→ ACTIVITY
Begin with the line where "(270, 172) = (335, 154): white" appears. Set down that line and the rest of the records below it exactly as given.

→ DATA
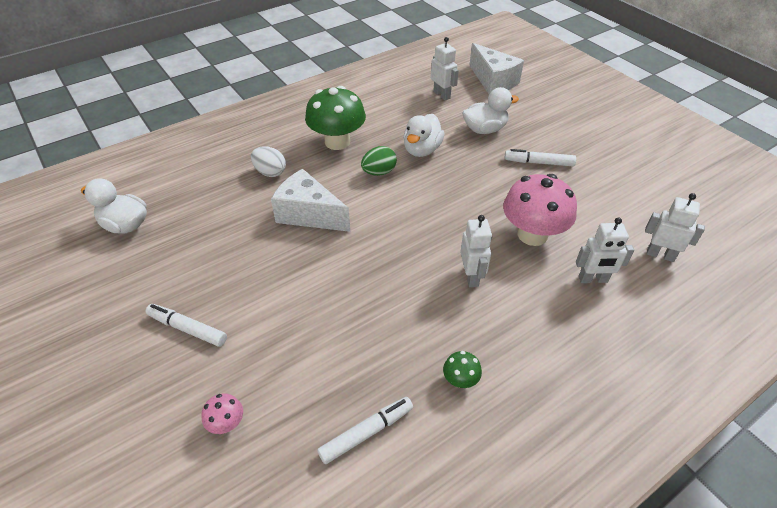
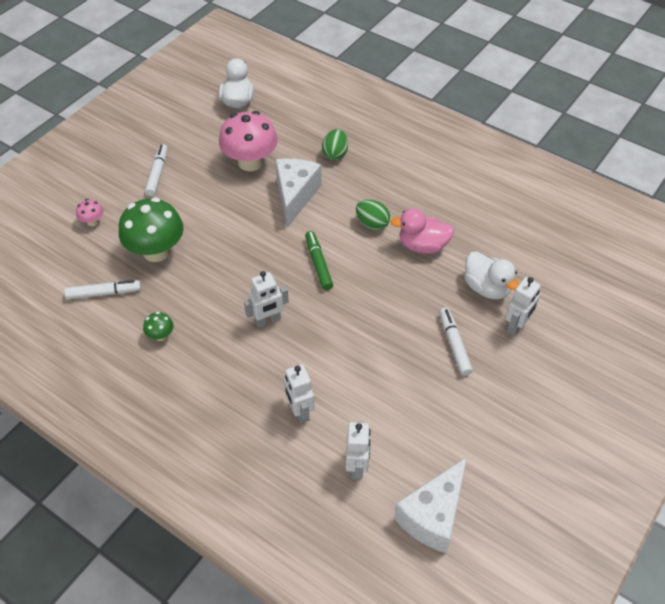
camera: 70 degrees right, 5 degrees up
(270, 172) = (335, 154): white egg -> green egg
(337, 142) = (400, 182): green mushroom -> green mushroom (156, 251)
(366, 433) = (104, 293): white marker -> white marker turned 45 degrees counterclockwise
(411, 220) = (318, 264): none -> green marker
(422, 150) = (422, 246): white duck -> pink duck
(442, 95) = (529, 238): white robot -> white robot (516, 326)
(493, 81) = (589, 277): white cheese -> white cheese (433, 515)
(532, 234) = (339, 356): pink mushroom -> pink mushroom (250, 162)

→ RESULT OF THIS TASK
(270, 172) = (335, 154): white egg -> green egg
(337, 142) = (400, 182): green mushroom -> green mushroom (156, 251)
(366, 433) = (104, 293): white marker -> white marker turned 45 degrees counterclockwise
(411, 220) = (318, 264): none -> green marker
(422, 150) = (422, 246): white duck -> pink duck
(442, 95) = (529, 238): white robot -> white robot (516, 326)
(493, 81) = (589, 277): white cheese -> white cheese (433, 515)
(532, 234) = (339, 356): pink mushroom -> pink mushroom (250, 162)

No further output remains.